▶ _DATA SECTION_
=-=-=

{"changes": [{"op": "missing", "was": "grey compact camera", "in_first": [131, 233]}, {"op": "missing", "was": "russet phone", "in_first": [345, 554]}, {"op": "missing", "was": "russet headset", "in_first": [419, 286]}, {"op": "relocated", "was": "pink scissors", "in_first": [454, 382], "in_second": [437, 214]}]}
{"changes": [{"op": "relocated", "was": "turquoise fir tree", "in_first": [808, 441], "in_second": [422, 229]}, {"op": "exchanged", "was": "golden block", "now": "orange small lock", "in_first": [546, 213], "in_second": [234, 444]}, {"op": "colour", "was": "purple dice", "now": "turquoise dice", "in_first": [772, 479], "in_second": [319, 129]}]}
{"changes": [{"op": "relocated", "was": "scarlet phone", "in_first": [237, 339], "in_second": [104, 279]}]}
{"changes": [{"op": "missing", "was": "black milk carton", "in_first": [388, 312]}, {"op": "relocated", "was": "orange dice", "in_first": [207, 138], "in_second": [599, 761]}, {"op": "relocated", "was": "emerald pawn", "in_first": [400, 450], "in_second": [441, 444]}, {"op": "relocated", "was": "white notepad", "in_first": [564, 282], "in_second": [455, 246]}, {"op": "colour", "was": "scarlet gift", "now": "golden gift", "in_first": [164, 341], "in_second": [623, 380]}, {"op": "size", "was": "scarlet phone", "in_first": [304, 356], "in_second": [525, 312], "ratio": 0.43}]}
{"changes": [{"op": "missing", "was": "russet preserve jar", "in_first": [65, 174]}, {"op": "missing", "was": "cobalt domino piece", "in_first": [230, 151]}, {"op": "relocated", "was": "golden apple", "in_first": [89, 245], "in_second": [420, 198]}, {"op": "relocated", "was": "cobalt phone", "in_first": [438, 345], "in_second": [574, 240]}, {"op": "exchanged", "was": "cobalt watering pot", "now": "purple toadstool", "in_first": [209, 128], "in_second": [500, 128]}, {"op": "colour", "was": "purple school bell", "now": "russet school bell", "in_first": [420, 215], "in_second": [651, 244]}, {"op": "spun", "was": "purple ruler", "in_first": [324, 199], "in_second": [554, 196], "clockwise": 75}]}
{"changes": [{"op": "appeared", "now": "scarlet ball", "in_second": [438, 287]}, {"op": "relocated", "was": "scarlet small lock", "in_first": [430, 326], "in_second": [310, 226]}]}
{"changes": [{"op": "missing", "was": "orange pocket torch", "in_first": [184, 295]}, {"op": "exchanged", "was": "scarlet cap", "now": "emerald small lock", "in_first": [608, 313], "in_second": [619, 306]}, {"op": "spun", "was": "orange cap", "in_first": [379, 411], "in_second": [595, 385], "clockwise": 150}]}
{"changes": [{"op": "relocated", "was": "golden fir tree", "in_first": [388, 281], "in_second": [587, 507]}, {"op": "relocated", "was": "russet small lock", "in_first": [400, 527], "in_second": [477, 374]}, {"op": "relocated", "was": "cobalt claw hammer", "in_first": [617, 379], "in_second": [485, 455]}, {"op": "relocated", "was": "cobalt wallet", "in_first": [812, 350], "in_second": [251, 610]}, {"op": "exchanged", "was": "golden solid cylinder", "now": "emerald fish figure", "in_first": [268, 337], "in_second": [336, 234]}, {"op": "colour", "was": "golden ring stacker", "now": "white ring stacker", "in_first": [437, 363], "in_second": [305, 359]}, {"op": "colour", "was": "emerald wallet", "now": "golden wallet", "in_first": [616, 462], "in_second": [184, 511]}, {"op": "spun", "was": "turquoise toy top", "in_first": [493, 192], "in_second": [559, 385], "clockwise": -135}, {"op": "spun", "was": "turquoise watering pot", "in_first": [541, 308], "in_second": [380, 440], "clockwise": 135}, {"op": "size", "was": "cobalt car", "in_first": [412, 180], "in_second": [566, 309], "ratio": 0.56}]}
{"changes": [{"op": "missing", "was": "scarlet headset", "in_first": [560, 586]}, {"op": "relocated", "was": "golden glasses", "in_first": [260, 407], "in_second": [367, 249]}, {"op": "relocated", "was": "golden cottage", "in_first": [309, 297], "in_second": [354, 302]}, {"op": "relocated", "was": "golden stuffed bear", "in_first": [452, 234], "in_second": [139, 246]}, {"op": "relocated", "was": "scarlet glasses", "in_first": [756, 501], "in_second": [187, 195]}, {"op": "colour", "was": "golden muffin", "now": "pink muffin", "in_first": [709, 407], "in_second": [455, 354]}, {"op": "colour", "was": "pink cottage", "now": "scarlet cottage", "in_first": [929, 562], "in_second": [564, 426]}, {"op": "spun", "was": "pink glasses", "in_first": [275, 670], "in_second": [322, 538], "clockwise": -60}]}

=-=-=

▶ _WHAT THE TASK REQUIRES_
Among the lines of the records, copy out each one that contains the word "dice".

▶ _ANSWER TO THIS PROBLEM_
{"changes": [{"op": "relocated", "was": "turquoise fir tree", "in_first": [808, 441], "in_second": [422, 229]}, {"op": "exchanged", "was": "golden block", "now": "orange small lock", "in_first": [546, 213], "in_second": [234, 444]}, {"op": "colour", "was": "purple dice", "now": "turquoise dice", "in_first": [772, 479], "in_second": [319, 129]}]}
{"changes": [{"op": "missing", "was": "black milk carton", "in_first": [388, 312]}, {"op": "relocated", "was": "orange dice", "in_first": [207, 138], "in_second": [599, 761]}, {"op": "relocated", "was": "emerald pawn", "in_first": [400, 450], "in_second": [441, 444]}, {"op": "relocated", "was": "white notepad", "in_first": [564, 282], "in_second": [455, 246]}, {"op": "colour", "was": "scarlet gift", "now": "golden gift", "in_first": [164, 341], "in_second": [623, 380]}, {"op": "size", "was": "scarlet phone", "in_first": [304, 356], "in_second": [525, 312], "ratio": 0.43}]}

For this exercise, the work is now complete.